Dataset excerpts

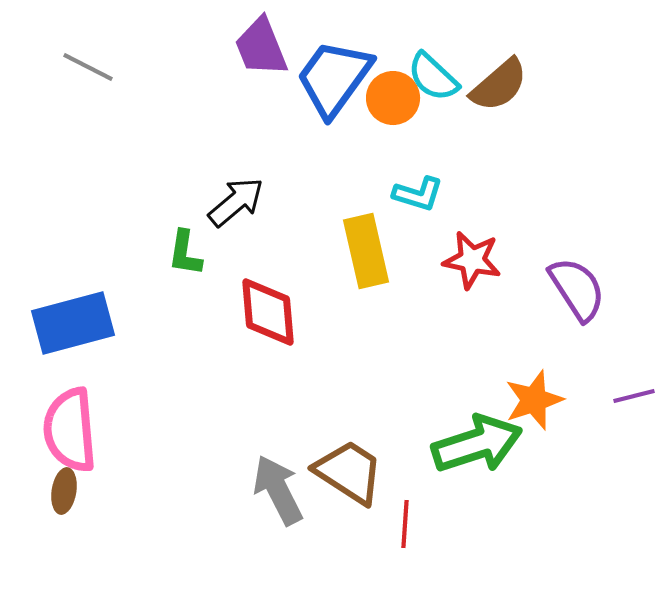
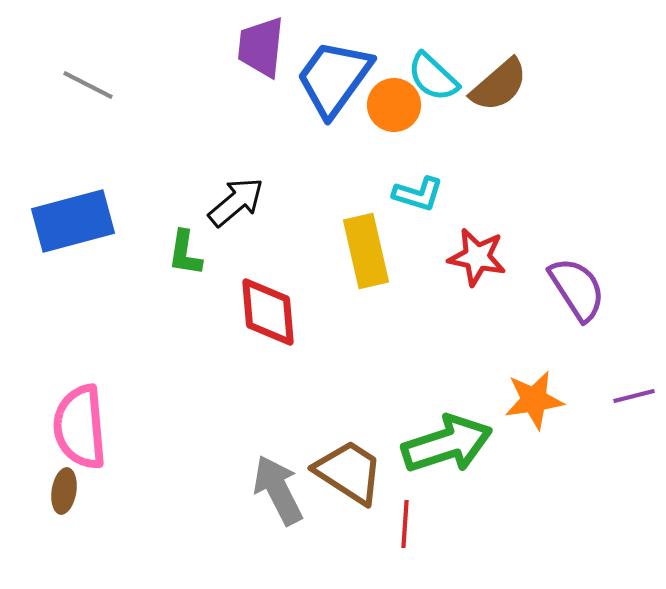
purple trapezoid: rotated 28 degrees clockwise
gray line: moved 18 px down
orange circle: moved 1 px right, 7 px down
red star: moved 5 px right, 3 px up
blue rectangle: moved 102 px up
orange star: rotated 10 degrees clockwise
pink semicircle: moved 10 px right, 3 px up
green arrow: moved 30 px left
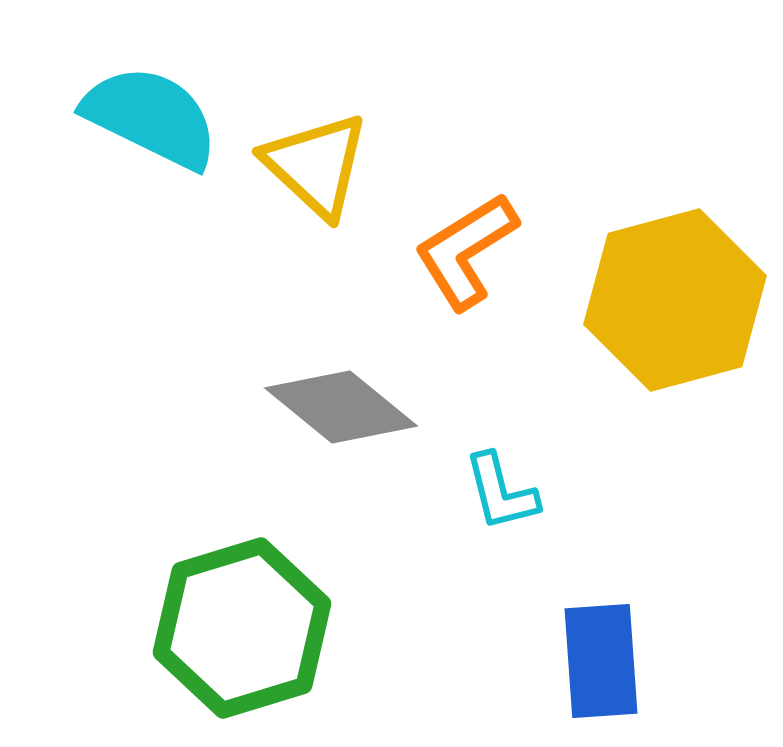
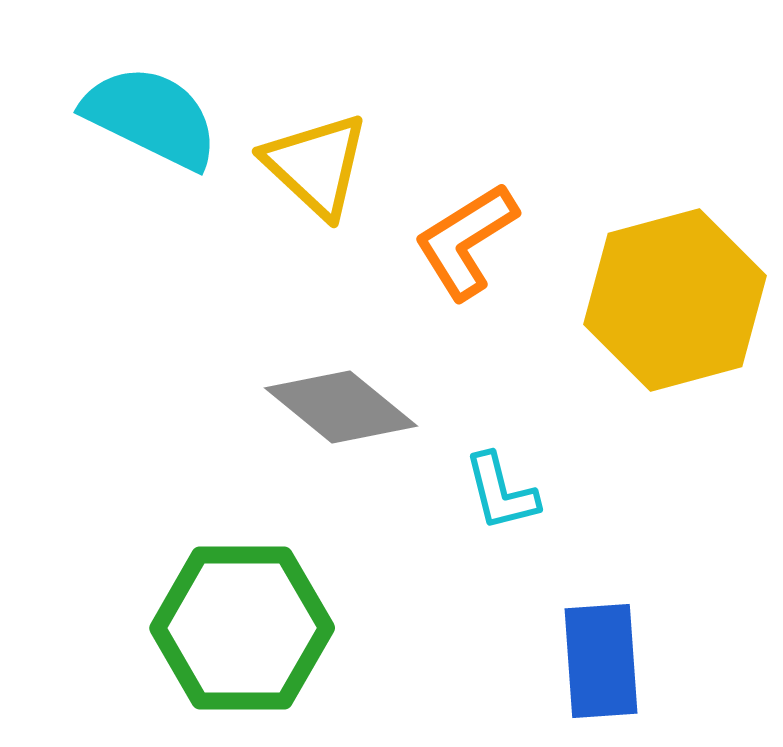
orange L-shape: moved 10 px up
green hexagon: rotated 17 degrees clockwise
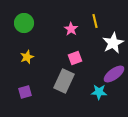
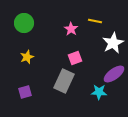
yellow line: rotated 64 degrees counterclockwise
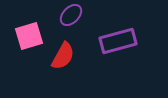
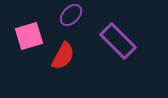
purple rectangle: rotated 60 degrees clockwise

- [Exercise details] Could you set down every record above exactly as written, leaving out the pictures?

- [Output of the task]
purple trapezoid: rotated 28 degrees clockwise
gray line: moved 18 px down
orange circle: moved 1 px right, 7 px down
red star: moved 5 px right, 3 px up
blue rectangle: moved 102 px up
orange star: rotated 10 degrees clockwise
pink semicircle: moved 10 px right, 3 px up
green arrow: moved 30 px left
orange L-shape: moved 10 px up
green hexagon: rotated 17 degrees clockwise
yellow line: rotated 64 degrees counterclockwise
purple rectangle: rotated 60 degrees clockwise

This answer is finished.